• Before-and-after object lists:
- Opening Delimiter -

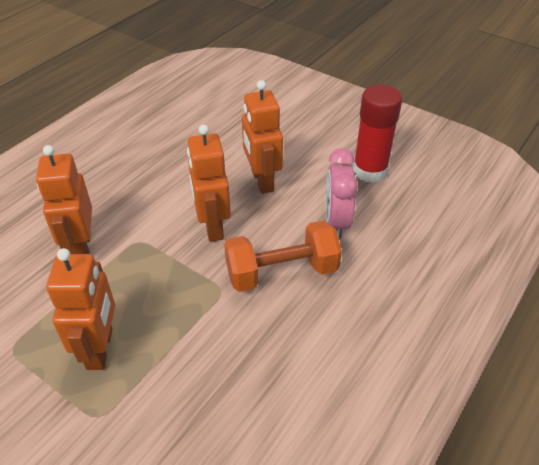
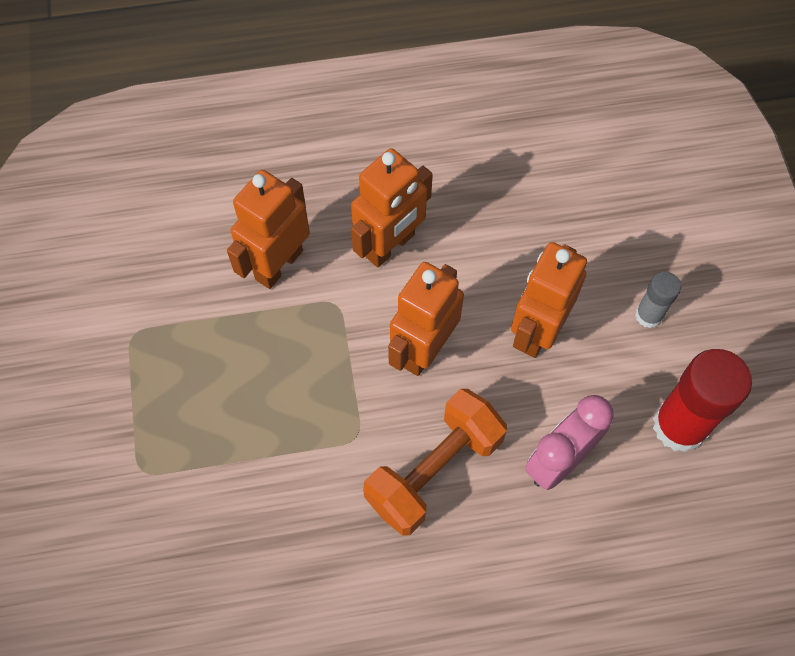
camera: 45 degrees right, 20 degrees up
(100, 349) = (198, 403): orange robot -> orange robot (390, 246)
(282, 272) = (434, 471): orange dumbbell -> orange dumbbell turned 75 degrees counterclockwise
(305, 142) = (648, 315): none -> grey glue stick

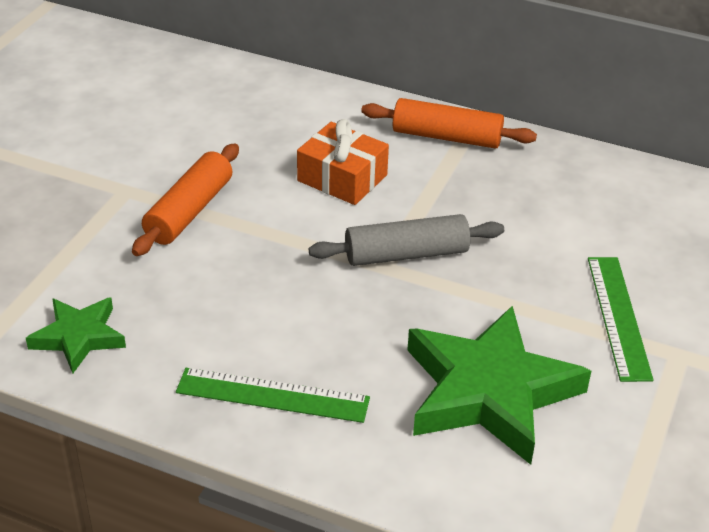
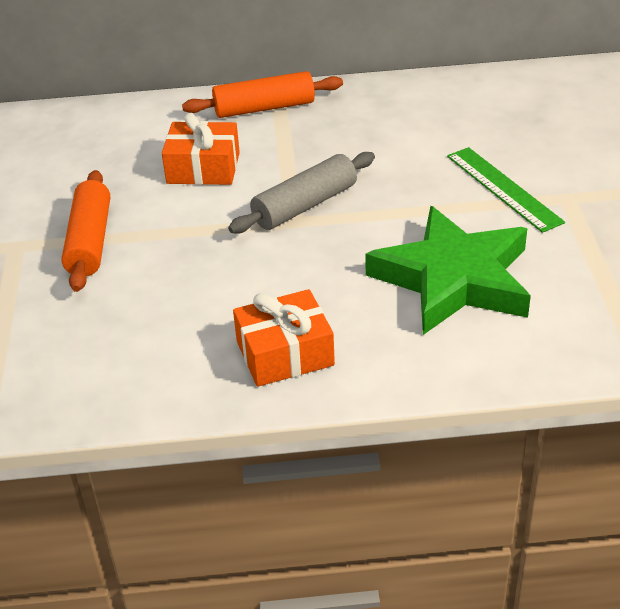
camera: 25 degrees left, 0 degrees up
(79, 337) = (73, 379): green star -> none
(272, 395) = (285, 353): green ruler -> orange gift

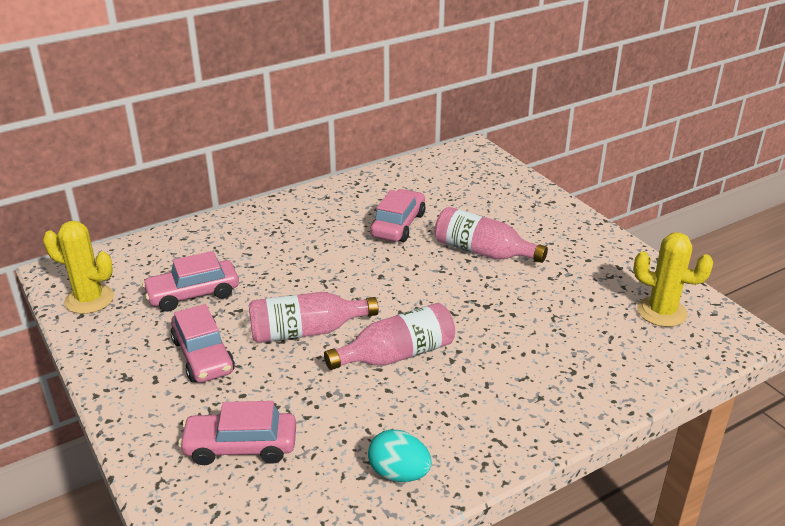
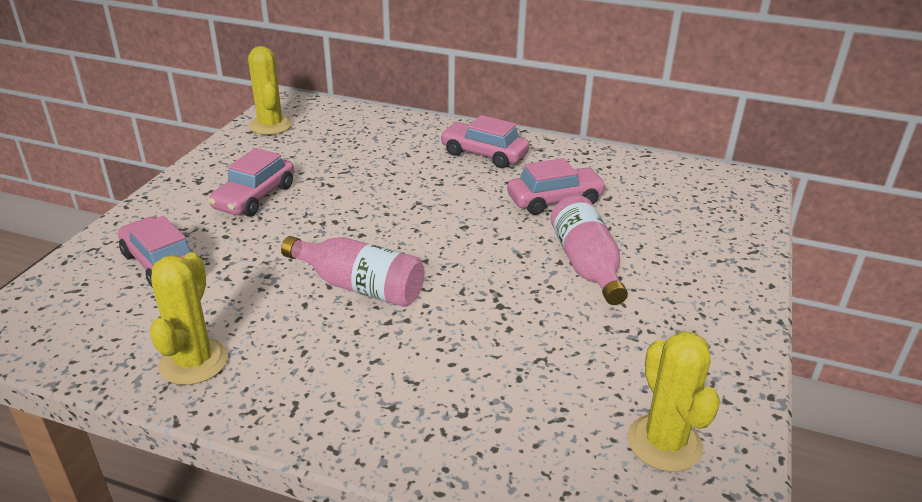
camera: 50 degrees right, 0 degrees up
(193, 294) = (325, 158): pink car -> pink car (484, 154)
(306, 331) = (338, 226): pink bottle -> none
(399, 473) = (194, 362): turquoise egg -> yellow cactus

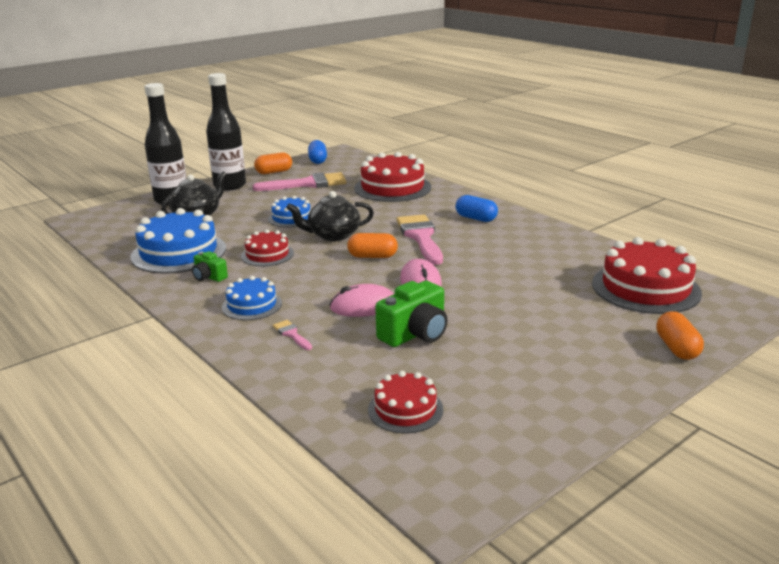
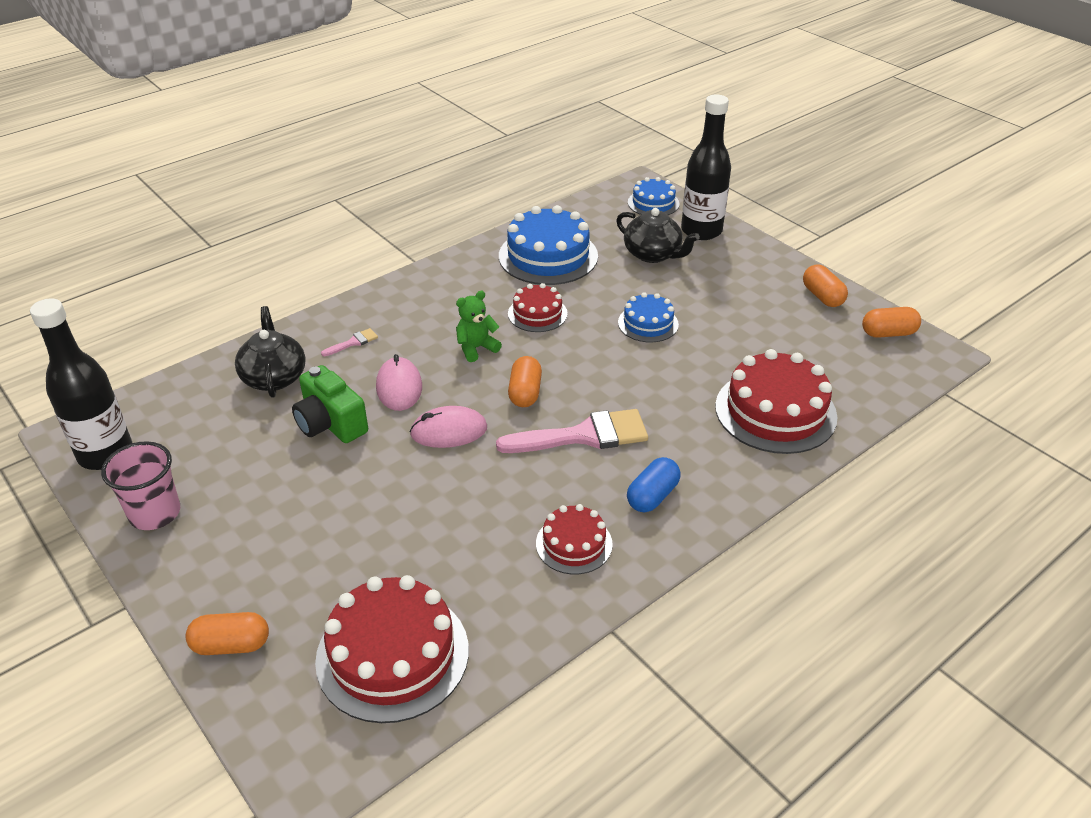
camera: 90 degrees right, 15 degrees up
(209, 277) = (486, 282): green camera -> none
(230, 185) = (759, 266): black bottle -> black bottle (106, 454)
(252, 305) = (418, 314): blue cake -> blue cake (653, 203)
(307, 184) = (777, 329): pink brush -> none
(311, 276) = (476, 348): none -> green teddy bear
(318, 160) = (888, 333): blue capsule -> orange capsule
(333, 235) = (592, 359): black teapot -> black teapot (274, 377)
(405, 409) = (203, 414): red cake -> red cake (574, 544)
(556, 413) = (155, 513): none -> pink cup

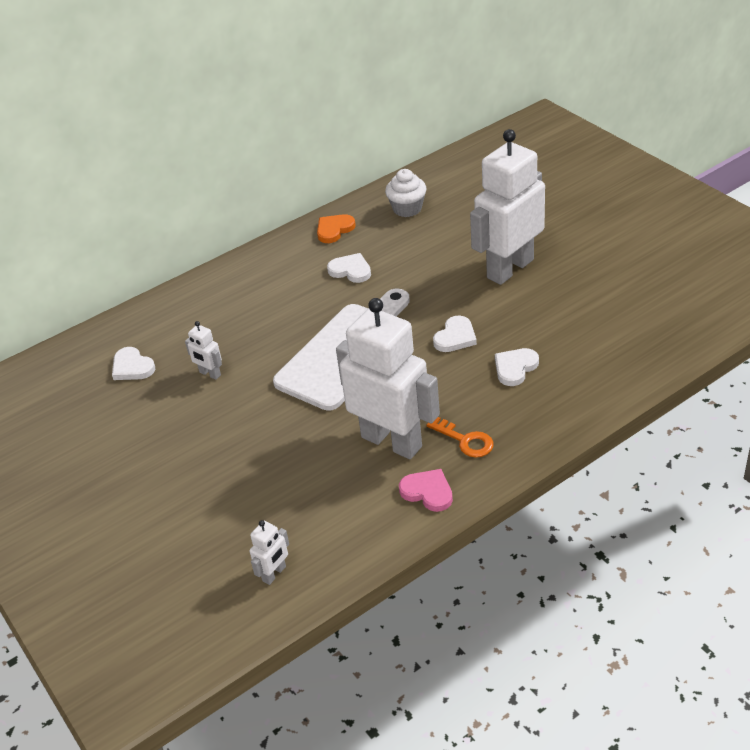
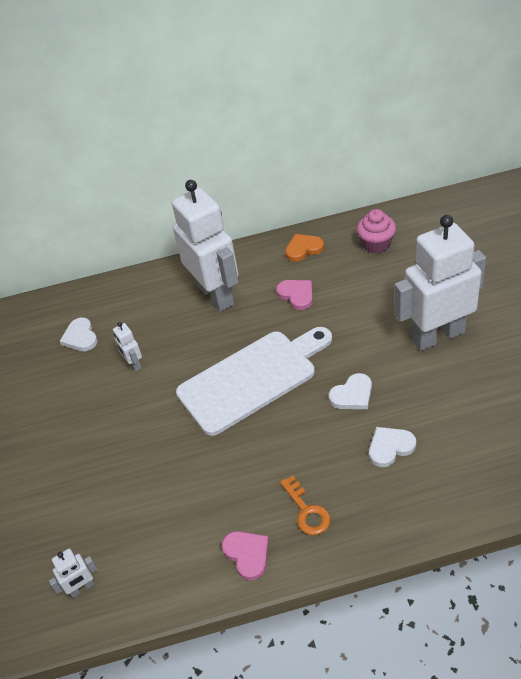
camera: 25 degrees right, 5 degrees up
(350, 270) = (296, 295): white heart -> pink heart
(392, 441) = (243, 487): white robot -> white robot (216, 295)
(407, 209) = (376, 244): white cupcake -> pink cupcake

- Closing Delimiter -

Copy each entry exactly as written. Images should not appear in the copy.

• Answer box:
camera: 45 degrees right, 20 degrees up
(100, 349) = (198, 403): orange robot -> orange robot (390, 246)
(282, 272) = (434, 471): orange dumbbell -> orange dumbbell turned 75 degrees counterclockwise
(305, 142) = (648, 315): none -> grey glue stick

camera: 25 degrees left, 0 degrees up
(79, 337) = (73, 379): green star -> none
(272, 395) = (285, 353): green ruler -> orange gift

camera: 50 degrees right, 0 degrees up
(193, 294) = (325, 158): pink car -> pink car (484, 154)
(306, 331) = (338, 226): pink bottle -> none
(399, 473) = (194, 362): turquoise egg -> yellow cactus

camera: 90 degrees right, 15 degrees up
(209, 277) = (486, 282): green camera -> none
(230, 185) = (759, 266): black bottle -> black bottle (106, 454)
(252, 305) = (418, 314): blue cake -> blue cake (653, 203)
(307, 184) = (777, 329): pink brush -> none
(311, 276) = (476, 348): none -> green teddy bear
(318, 160) = (888, 333): blue capsule -> orange capsule
(333, 235) = (592, 359): black teapot -> black teapot (274, 377)
(405, 409) = (203, 414): red cake -> red cake (574, 544)
(556, 413) = (155, 513): none -> pink cup

camera: 25 degrees right, 5 degrees up
(350, 270) = (296, 295): white heart -> pink heart
(392, 441) = (243, 487): white robot -> white robot (216, 295)
(407, 209) = (376, 244): white cupcake -> pink cupcake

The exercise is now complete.